Written request: Count the lines below that contain the string "instrumentName". Reply with the number only.

Provided entries:

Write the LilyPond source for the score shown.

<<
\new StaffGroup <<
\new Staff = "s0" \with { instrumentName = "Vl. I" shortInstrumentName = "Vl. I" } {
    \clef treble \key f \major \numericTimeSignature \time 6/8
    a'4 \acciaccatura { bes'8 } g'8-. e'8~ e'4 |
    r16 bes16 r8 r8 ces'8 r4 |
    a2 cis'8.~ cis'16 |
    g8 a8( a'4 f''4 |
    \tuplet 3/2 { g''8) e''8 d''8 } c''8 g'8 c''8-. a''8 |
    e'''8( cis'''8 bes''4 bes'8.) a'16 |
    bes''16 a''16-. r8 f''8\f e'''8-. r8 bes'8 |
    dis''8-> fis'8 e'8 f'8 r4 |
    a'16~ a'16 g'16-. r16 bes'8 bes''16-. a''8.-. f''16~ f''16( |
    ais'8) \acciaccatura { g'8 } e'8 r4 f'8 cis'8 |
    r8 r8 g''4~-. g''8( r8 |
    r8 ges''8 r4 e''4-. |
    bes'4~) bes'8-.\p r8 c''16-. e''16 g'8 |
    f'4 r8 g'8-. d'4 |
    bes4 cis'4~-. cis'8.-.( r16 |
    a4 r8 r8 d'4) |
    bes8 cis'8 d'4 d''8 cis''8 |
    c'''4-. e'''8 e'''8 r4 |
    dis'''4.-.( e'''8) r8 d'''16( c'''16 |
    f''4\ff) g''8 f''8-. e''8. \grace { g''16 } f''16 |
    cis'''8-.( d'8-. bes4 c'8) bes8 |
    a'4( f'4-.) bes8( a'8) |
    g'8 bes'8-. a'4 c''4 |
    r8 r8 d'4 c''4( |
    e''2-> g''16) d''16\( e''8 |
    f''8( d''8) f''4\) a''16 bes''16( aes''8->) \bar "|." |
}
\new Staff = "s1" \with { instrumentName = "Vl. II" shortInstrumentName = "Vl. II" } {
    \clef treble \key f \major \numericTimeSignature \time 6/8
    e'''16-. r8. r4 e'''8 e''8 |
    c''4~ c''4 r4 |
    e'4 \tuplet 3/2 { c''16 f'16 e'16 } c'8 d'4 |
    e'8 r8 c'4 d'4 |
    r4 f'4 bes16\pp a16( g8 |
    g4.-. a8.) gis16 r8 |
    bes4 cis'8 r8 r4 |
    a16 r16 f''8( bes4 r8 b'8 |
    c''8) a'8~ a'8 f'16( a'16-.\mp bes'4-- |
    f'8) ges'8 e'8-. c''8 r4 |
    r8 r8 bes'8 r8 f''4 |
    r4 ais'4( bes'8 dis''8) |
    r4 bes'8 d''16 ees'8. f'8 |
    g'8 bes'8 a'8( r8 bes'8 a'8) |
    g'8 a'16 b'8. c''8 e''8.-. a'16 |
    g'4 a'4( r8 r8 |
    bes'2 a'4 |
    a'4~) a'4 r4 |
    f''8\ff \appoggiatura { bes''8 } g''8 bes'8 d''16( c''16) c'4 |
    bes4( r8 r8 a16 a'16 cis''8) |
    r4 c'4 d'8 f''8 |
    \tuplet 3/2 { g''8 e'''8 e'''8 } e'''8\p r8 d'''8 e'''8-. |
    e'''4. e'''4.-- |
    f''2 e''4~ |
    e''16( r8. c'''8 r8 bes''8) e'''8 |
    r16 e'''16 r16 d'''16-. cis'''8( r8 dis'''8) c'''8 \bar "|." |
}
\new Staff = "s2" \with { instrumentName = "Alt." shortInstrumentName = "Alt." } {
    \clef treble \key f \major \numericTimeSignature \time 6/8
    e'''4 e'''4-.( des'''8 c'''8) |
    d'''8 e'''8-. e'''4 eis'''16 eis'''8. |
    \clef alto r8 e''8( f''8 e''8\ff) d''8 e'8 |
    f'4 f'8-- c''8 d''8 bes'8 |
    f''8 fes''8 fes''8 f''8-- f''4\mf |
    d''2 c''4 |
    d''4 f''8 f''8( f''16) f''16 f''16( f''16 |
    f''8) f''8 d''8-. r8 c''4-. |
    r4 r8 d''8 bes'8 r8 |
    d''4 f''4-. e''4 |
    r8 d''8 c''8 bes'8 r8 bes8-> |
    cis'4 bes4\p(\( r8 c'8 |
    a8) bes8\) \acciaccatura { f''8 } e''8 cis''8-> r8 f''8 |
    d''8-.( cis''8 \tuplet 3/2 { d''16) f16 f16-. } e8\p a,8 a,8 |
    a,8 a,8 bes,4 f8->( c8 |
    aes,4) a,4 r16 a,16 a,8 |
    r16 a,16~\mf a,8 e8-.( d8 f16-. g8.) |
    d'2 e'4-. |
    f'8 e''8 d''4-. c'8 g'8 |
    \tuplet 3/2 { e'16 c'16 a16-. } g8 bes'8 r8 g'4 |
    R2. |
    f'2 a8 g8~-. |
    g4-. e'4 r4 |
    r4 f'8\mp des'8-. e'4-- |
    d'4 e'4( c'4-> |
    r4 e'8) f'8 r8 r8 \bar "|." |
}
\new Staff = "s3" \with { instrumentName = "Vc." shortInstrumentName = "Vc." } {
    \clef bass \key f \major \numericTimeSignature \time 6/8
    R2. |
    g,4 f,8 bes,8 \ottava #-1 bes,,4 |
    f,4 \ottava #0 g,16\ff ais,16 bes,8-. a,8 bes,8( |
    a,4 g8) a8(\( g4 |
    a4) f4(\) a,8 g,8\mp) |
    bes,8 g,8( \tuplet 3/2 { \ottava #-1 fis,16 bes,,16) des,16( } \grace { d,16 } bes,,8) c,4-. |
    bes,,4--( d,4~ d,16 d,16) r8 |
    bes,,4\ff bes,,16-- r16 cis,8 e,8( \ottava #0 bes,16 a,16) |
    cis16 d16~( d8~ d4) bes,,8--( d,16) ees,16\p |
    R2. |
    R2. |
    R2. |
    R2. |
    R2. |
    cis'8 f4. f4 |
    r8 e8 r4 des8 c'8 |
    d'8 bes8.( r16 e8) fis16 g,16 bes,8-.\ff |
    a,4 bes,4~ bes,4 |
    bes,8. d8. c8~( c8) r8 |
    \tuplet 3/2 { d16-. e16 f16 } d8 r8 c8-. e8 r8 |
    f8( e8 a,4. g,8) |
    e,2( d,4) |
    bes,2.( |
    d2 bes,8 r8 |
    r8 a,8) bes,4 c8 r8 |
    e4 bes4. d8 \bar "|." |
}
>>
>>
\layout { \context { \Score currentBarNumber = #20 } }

Solved problem: 4